* Assigned task
With the pictures left out, write out the records verbatim.
:: Extracted data
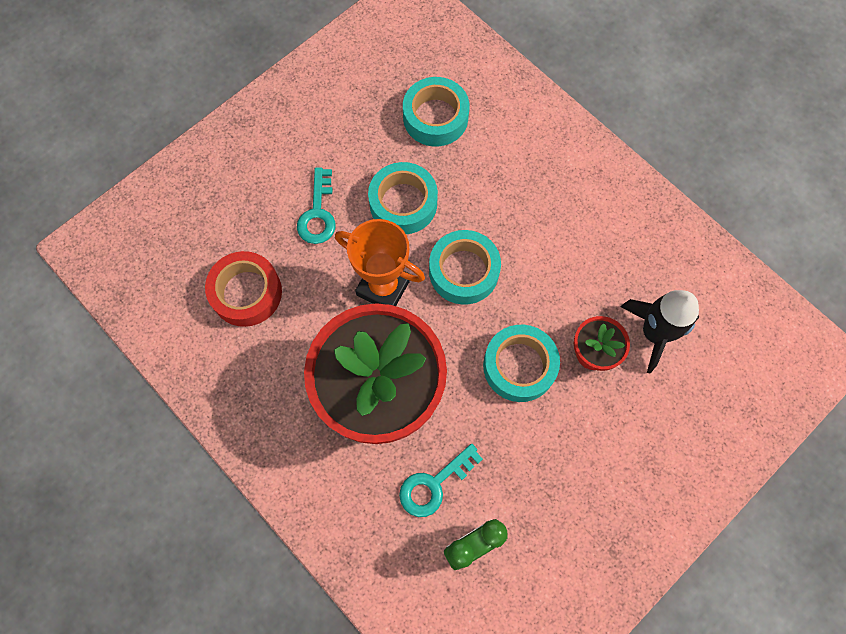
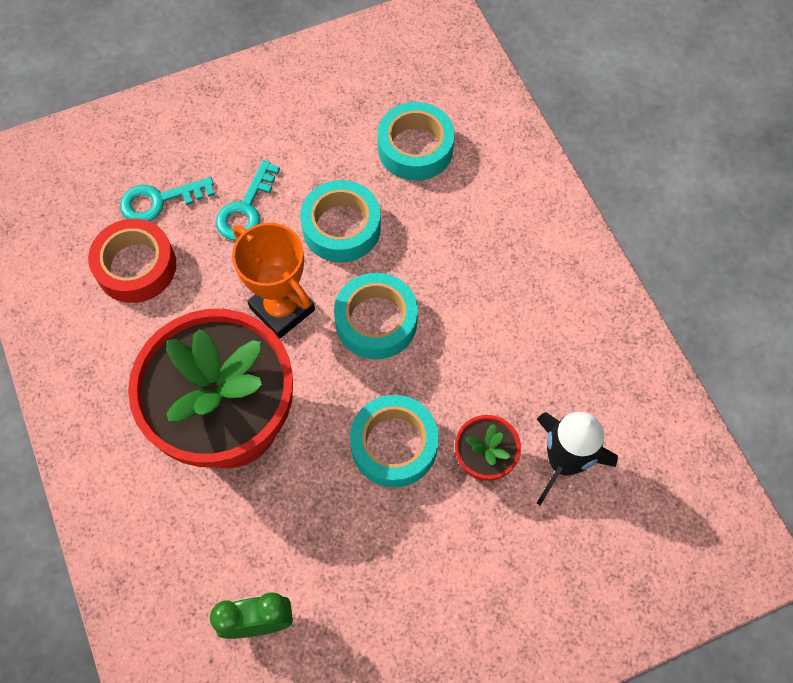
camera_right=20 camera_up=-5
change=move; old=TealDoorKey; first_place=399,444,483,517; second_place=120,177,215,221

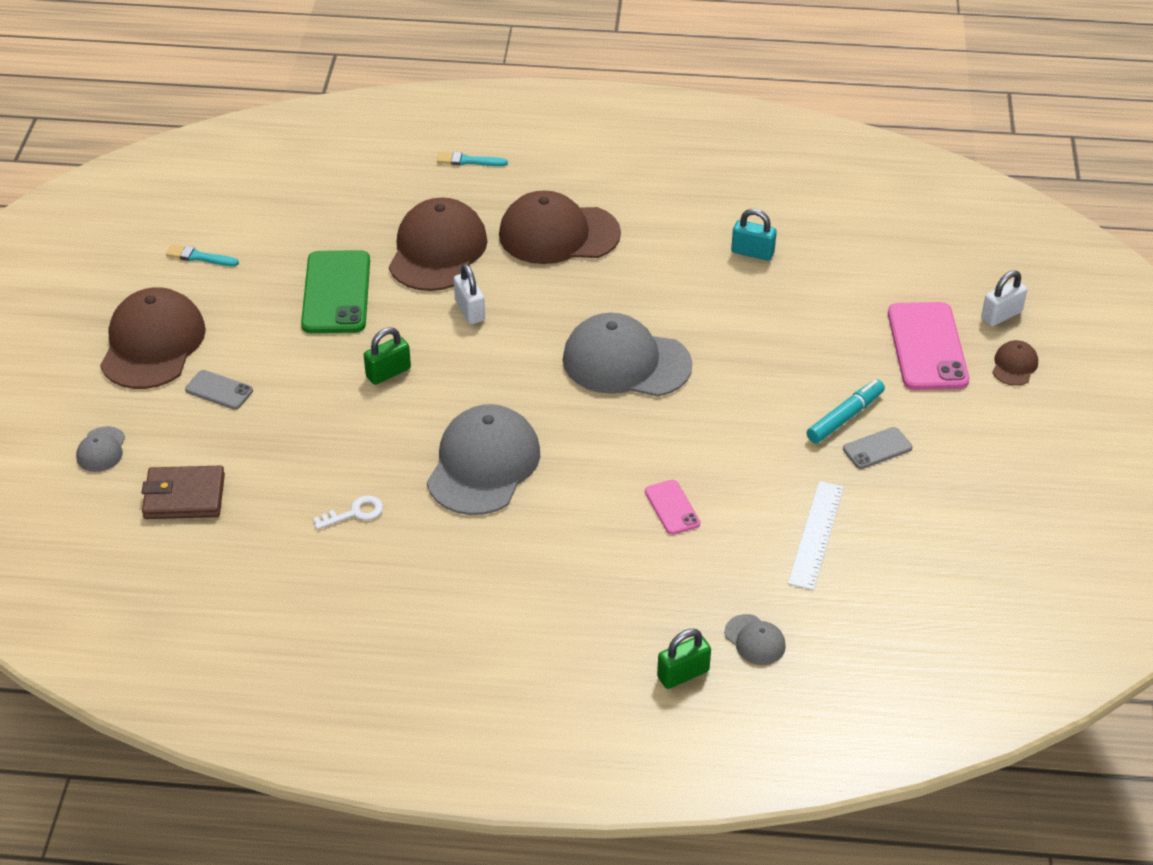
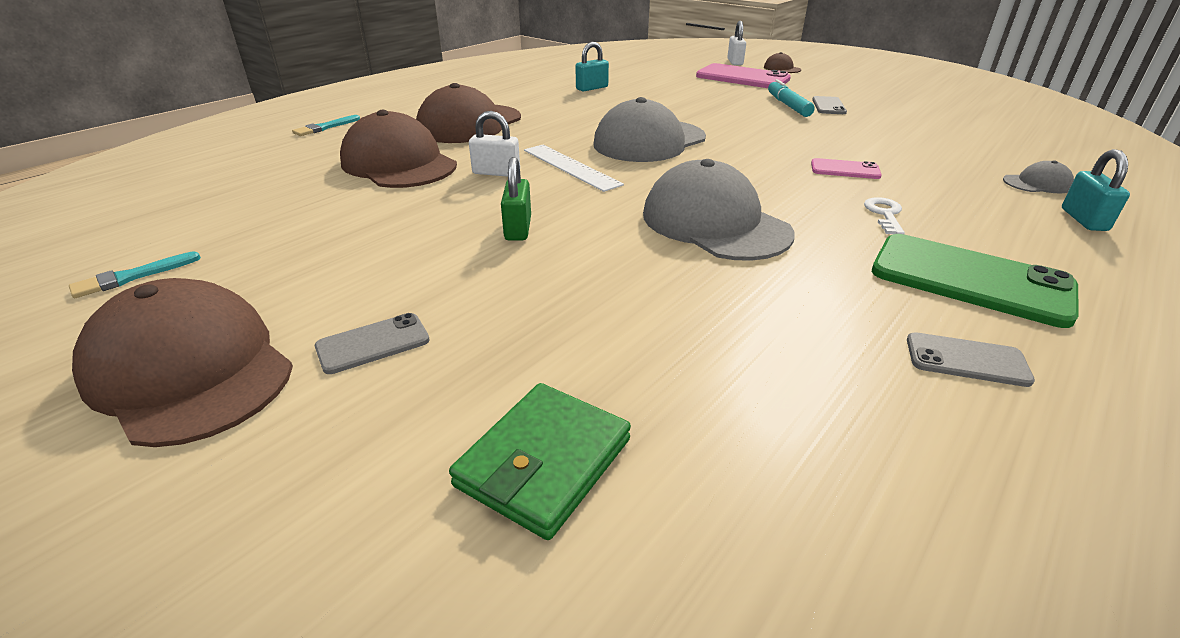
camera_right=-55 camera_up=-10
change=recolor; old=RussetWallet; new=LeafGreenWallet; first_place=141,466,225,519; second_place=449,383,631,540
change=move; old=PureWhiteRuler; first_place=788,481,844,590; second_place=524,145,624,192
change=move; old=PureWhiteDoorKey; first_place=313,495,383,530; second_place=864,197,905,234
change=move; old=LeafGreenMobilePhone; first_place=301,250,370,333; second_place=872,234,1078,328
change=insert; new=AshGreyMobilePhone; second_place=907,332,1035,387
change=recolor; old=LeafGreenSmallLock; new=TealSmallLock; first_place=657,629,711,689; second_place=1062,149,1130,231
change=delete; old=AshGreyCap; first_place=76,426,125,472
::::
* Result for this task
camera_right=20 camera_up=-5
change=move; old=TealDoorKey; first_place=399,444,483,517; second_place=120,177,215,221

camera_right=-55 camera_up=-10
change=recolor; old=RussetWallet; new=LeafGreenWallet; first_place=141,466,225,519; second_place=449,383,631,540
change=move; old=PureWhiteRuler; first_place=788,481,844,590; second_place=524,145,624,192
change=move; old=PureWhiteDoorKey; first_place=313,495,383,530; second_place=864,197,905,234
change=move; old=LeafGreenMobilePhone; first_place=301,250,370,333; second_place=872,234,1078,328
change=insert; new=AshGreyMobilePhone; second_place=907,332,1035,387
change=recolor; old=LeafGreenSmallLock; new=TealSmallLock; first_place=657,629,711,689; second_place=1062,149,1130,231
change=delete; old=AshGreyCap; first_place=76,426,125,472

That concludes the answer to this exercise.